The task calls for each line of the records below in which the word "pink" appears.
═══
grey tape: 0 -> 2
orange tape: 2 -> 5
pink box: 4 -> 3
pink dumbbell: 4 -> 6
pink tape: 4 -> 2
═══
PROBLEM SOLUTION:
pink box: 4 -> 3
pink dumbbell: 4 -> 6
pink tape: 4 -> 2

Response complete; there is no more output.